Exact transcript, pictures excluded: write out every record below.

┌─ EXERCISE MATERIAL

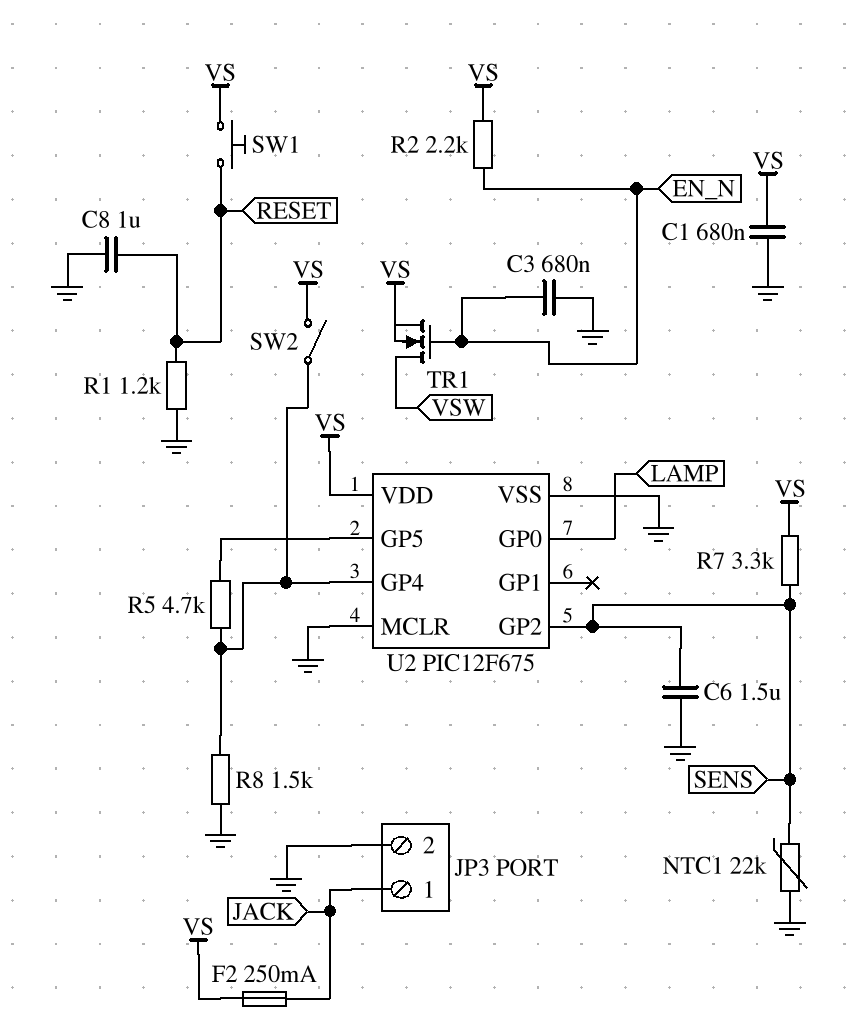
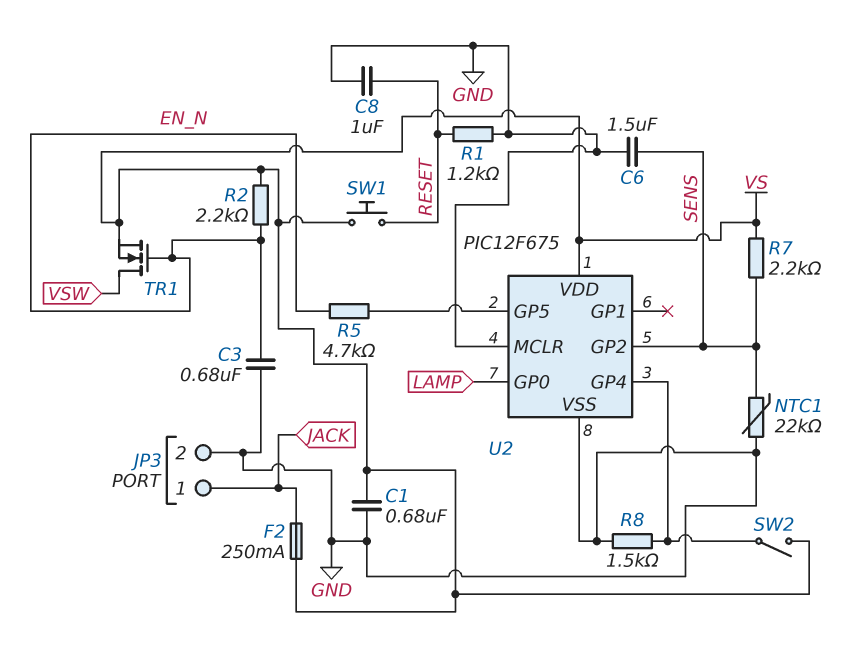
R5: 4.7k (U2/GP4, U2/GP5) -> 4.7k (EN_N, U2/GP5)
R7: 3.3k (SENS, VS) -> 2.2k (SENS, VS)

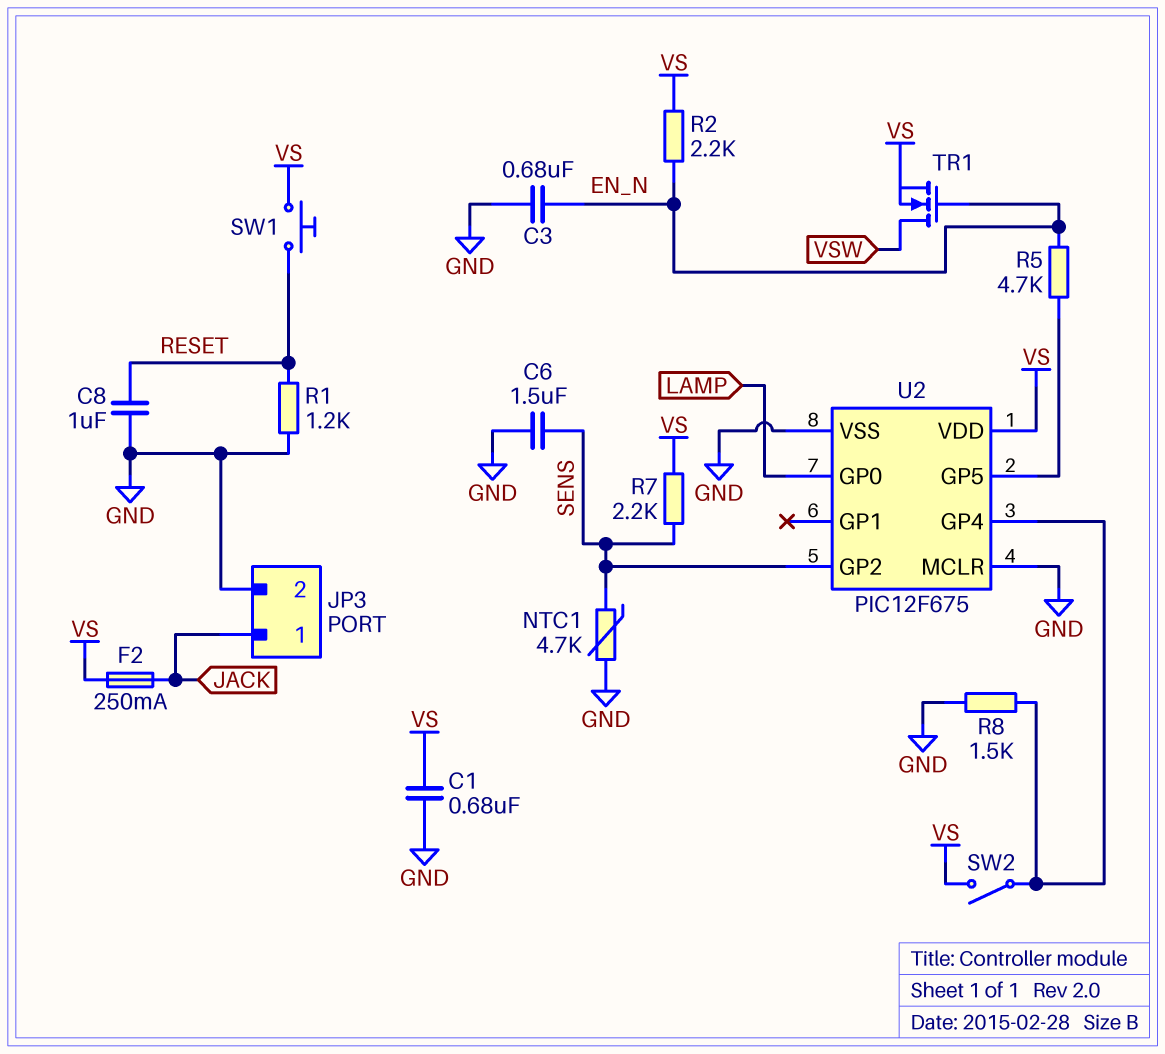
NTC1: 22k (GND, SENS) -> 4.7k (GND, SENS)

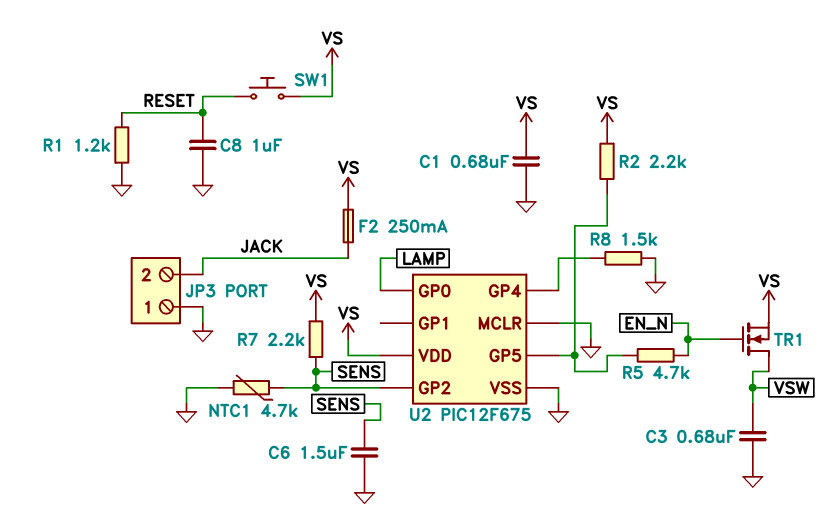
C3: 680nF (EN_N, GND) -> 680nF (GND, VSW)
JP3 pin 1: JACK -> GND
JP3 pin 2: GND -> JACK
R2: 2.2k (EN_N, VS) -> 2.2k (U2/GP5, VS)
SW2: switch (U2/GP4, VS) -> none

└─

= RESPONSE =
R5: 4.7k (U2/GP4, U2/GP5) -> 4.7k (EN_N, U2/GP5)
R7: 3.3k (SENS, VS) -> 2.2k (SENS, VS)

NTC1: 22k (GND, SENS) -> 4.7k (GND, SENS)

C3: 680nF (EN_N, GND) -> 680nF (GND, VSW)
JP3 pin 1: JACK -> GND
JP3 pin 2: GND -> JACK
R2: 2.2k (EN_N, VS) -> 2.2k (U2/GP5, VS)
SW2: switch (U2/GP4, VS) -> none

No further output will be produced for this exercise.